(Data to examine)
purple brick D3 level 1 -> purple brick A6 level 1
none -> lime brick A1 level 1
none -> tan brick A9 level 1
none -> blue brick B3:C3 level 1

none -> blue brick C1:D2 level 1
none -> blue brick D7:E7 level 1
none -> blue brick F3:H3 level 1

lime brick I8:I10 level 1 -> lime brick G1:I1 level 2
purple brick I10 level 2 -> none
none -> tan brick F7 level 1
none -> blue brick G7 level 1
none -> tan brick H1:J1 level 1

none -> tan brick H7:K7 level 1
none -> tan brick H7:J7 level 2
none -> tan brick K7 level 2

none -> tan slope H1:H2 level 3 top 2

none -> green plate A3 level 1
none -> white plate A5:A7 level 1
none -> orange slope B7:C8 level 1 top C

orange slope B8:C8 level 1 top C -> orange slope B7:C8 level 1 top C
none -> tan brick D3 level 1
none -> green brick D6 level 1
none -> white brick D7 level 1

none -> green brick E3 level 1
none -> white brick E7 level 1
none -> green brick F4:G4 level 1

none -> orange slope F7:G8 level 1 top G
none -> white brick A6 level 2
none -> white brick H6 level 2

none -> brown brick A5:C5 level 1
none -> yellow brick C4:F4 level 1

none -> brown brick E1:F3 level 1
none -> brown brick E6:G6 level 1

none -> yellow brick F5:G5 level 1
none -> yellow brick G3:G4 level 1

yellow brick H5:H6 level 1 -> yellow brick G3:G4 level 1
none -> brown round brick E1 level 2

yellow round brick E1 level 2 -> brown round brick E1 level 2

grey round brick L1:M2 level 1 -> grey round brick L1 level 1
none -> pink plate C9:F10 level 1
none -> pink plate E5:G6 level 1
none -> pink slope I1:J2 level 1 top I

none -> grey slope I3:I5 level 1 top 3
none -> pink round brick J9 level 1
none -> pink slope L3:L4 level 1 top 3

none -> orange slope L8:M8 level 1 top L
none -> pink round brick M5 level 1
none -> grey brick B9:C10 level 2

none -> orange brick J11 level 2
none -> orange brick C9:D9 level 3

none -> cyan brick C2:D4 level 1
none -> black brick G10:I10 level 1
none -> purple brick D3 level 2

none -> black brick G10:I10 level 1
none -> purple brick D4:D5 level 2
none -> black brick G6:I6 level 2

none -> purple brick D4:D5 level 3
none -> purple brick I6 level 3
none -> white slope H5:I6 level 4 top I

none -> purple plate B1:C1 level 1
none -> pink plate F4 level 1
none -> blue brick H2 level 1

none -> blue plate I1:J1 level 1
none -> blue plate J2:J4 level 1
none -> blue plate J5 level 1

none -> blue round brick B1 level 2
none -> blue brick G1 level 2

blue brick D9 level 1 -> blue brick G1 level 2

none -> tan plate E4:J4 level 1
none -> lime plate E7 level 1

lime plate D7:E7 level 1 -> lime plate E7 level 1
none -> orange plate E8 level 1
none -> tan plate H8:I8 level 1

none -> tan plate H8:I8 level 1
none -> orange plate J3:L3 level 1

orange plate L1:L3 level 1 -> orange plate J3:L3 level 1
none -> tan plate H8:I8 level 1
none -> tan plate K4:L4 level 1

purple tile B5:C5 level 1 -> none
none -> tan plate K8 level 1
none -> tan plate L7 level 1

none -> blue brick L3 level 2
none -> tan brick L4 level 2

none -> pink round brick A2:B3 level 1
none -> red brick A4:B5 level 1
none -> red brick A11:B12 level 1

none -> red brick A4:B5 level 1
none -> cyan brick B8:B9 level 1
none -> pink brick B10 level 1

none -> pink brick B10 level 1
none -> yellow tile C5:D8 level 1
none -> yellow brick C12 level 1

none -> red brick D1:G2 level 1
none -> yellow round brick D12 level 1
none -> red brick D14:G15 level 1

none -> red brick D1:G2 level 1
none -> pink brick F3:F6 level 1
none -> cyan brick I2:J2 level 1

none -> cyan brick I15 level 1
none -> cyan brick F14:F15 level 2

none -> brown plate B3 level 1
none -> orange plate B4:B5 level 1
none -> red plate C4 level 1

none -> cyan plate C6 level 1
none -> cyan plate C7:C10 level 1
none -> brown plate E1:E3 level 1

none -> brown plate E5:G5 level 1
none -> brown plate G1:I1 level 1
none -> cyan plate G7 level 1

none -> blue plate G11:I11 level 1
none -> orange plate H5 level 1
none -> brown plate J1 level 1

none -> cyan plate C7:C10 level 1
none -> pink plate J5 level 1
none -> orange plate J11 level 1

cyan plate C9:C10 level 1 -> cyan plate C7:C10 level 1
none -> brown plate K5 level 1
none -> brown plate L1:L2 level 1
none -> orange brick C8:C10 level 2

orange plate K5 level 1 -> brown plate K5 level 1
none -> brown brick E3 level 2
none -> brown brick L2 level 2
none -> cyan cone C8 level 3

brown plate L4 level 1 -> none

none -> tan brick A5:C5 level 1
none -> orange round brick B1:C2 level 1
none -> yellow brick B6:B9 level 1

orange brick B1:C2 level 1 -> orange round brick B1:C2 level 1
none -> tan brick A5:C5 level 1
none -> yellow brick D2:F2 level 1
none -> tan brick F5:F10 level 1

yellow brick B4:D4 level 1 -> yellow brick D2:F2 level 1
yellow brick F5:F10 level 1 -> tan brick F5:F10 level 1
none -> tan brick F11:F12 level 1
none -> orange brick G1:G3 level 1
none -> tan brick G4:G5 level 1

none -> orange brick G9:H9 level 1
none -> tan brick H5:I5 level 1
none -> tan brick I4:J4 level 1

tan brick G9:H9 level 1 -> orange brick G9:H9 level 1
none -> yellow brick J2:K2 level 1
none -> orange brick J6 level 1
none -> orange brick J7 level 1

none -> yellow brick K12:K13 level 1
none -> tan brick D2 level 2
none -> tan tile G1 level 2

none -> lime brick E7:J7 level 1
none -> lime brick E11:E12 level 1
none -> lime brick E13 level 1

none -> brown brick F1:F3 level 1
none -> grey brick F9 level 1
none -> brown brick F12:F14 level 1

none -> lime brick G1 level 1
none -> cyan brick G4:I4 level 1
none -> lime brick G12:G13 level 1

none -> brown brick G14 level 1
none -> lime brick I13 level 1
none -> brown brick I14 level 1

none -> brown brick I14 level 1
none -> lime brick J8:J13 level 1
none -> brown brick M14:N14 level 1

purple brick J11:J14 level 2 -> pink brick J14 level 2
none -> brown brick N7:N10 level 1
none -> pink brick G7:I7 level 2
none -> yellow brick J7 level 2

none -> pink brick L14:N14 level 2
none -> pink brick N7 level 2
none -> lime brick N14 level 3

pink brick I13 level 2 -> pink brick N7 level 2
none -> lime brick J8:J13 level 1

(Requirement)
Go through the records above and copy each line exactly.

(Result of this task)
purple brick D3 level 1 -> purple brick A6 level 1
none -> lime brick A1 level 1
none -> tan brick A9 level 1
none -> blue brick B3:C3 level 1

none -> blue brick C1:D2 level 1
none -> blue brick D7:E7 level 1
none -> blue brick F3:H3 level 1

lime brick I8:I10 level 1 -> lime brick G1:I1 level 2
purple brick I10 level 2 -> none
none -> tan brick F7 level 1
none -> blue brick G7 level 1
none -> tan brick H1:J1 level 1

none -> tan brick H7:K7 level 1
none -> tan brick H7:J7 level 2
none -> tan brick K7 level 2

none -> tan slope H1:H2 level 3 top 2

none -> green plate A3 level 1
none -> white plate A5:A7 level 1
none -> orange slope B7:C8 level 1 top C

orange slope B8:C8 level 1 top C -> orange slope B7:C8 level 1 top C
none -> tan brick D3 level 1
none -> green brick D6 level 1
none -> white brick D7 level 1

none -> green brick E3 level 1
none -> white brick E7 level 1
none -> green brick F4:G4 level 1

none -> orange slope F7:G8 level 1 top G
none -> white brick A6 level 2
none -> white brick H6 level 2

none -> brown brick A5:C5 level 1
none -> yellow brick C4:F4 level 1

none -> brown brick E1:F3 level 1
none -> brown brick E6:G6 level 1

none -> yellow brick F5:G5 level 1
none -> yellow brick G3:G4 level 1

yellow brick H5:H6 level 1 -> yellow brick G3:G4 level 1
none -> brown round brick E1 level 2

yellow round brick E1 level 2 -> brown round brick E1 level 2

grey round brick L1:M2 level 1 -> grey round brick L1 level 1
none -> pink plate C9:F10 level 1
none -> pink plate E5:G6 level 1
none -> pink slope I1:J2 level 1 top I

none -> grey slope I3:I5 level 1 top 3
none -> pink round brick J9 level 1
none -> pink slope L3:L4 level 1 top 3

none -> orange slope L8:M8 level 1 top L
none -> pink round brick M5 level 1
none -> grey brick B9:C10 level 2

none -> orange brick J11 level 2
none -> orange brick C9:D9 level 3

none -> cyan brick C2:D4 level 1
none -> black brick G10:I10 level 1
none -> purple brick D3 level 2

none -> black brick G10:I10 level 1
none -> purple brick D4:D5 level 2
none -> black brick G6:I6 level 2

none -> purple brick D4:D5 level 3
none -> purple brick I6 level 3
none -> white slope H5:I6 level 4 top I

none -> purple plate B1:C1 level 1
none -> pink plate F4 level 1
none -> blue brick H2 level 1

none -> blue plate I1:J1 level 1
none -> blue plate J2:J4 level 1
none -> blue plate J5 level 1

none -> blue round brick B1 level 2
none -> blue brick G1 level 2

blue brick D9 level 1 -> blue brick G1 level 2

none -> tan plate E4:J4 level 1
none -> lime plate E7 level 1

lime plate D7:E7 level 1 -> lime plate E7 level 1
none -> orange plate E8 level 1
none -> tan plate H8:I8 level 1

none -> tan plate H8:I8 level 1
none -> orange plate J3:L3 level 1

orange plate L1:L3 level 1 -> orange plate J3:L3 level 1
none -> tan plate H8:I8 level 1
none -> tan plate K4:L4 level 1

purple tile B5:C5 level 1 -> none
none -> tan plate K8 level 1
none -> tan plate L7 level 1

none -> blue brick L3 level 2
none -> tan brick L4 level 2

none -> pink round brick A2:B3 level 1
none -> red brick A4:B5 level 1
none -> red brick A11:B12 level 1

none -> red brick A4:B5 level 1
none -> cyan brick B8:B9 level 1
none -> pink brick B10 level 1

none -> pink brick B10 level 1
none -> yellow tile C5:D8 level 1
none -> yellow brick C12 level 1

none -> red brick D1:G2 level 1
none -> yellow round brick D12 level 1
none -> red brick D14:G15 level 1

none -> red brick D1:G2 level 1
none -> pink brick F3:F6 level 1
none -> cyan brick I2:J2 level 1

none -> cyan brick I15 level 1
none -> cyan brick F14:F15 level 2

none -> brown plate B3 level 1
none -> orange plate B4:B5 level 1
none -> red plate C4 level 1

none -> cyan plate C6 level 1
none -> cyan plate C7:C10 level 1
none -> brown plate E1:E3 level 1

none -> brown plate E5:G5 level 1
none -> brown plate G1:I1 level 1
none -> cyan plate G7 level 1

none -> blue plate G11:I11 level 1
none -> orange plate H5 level 1
none -> brown plate J1 level 1

none -> cyan plate C7:C10 level 1
none -> pink plate J5 level 1
none -> orange plate J11 level 1

cyan plate C9:C10 level 1 -> cyan plate C7:C10 level 1
none -> brown plate K5 level 1
none -> brown plate L1:L2 level 1
none -> orange brick C8:C10 level 2

orange plate K5 level 1 -> brown plate K5 level 1
none -> brown brick E3 level 2
none -> brown brick L2 level 2
none -> cyan cone C8 level 3

brown plate L4 level 1 -> none

none -> tan brick A5:C5 level 1
none -> orange round brick B1:C2 level 1
none -> yellow brick B6:B9 level 1

orange brick B1:C2 level 1 -> orange round brick B1:C2 level 1
none -> tan brick A5:C5 level 1
none -> yellow brick D2:F2 level 1
none -> tan brick F5:F10 level 1

yellow brick B4:D4 level 1 -> yellow brick D2:F2 level 1
yellow brick F5:F10 level 1 -> tan brick F5:F10 level 1
none -> tan brick F11:F12 level 1
none -> orange brick G1:G3 level 1
none -> tan brick G4:G5 level 1

none -> orange brick G9:H9 level 1
none -> tan brick H5:I5 level 1
none -> tan brick I4:J4 level 1

tan brick G9:H9 level 1 -> orange brick G9:H9 level 1
none -> yellow brick J2:K2 level 1
none -> orange brick J6 level 1
none -> orange brick J7 level 1

none -> yellow brick K12:K13 level 1
none -> tan brick D2 level 2
none -> tan tile G1 level 2

none -> lime brick E7:J7 level 1
none -> lime brick E11:E12 level 1
none -> lime brick E13 level 1

none -> brown brick F1:F3 level 1
none -> grey brick F9 level 1
none -> brown brick F12:F14 level 1

none -> lime brick G1 level 1
none -> cyan brick G4:I4 level 1
none -> lime brick G12:G13 level 1

none -> brown brick G14 level 1
none -> lime brick I13 level 1
none -> brown brick I14 level 1

none -> brown brick I14 level 1
none -> lime brick J8:J13 level 1
none -> brown brick M14:N14 level 1

purple brick J11:J14 level 2 -> pink brick J14 level 2
none -> brown brick N7:N10 level 1
none -> pink brick G7:I7 level 2
none -> yellow brick J7 level 2

none -> pink brick L14:N14 level 2
none -> pink brick N7 level 2
none -> lime brick N14 level 3

pink brick I13 level 2 -> pink brick N7 level 2
none -> lime brick J8:J13 level 1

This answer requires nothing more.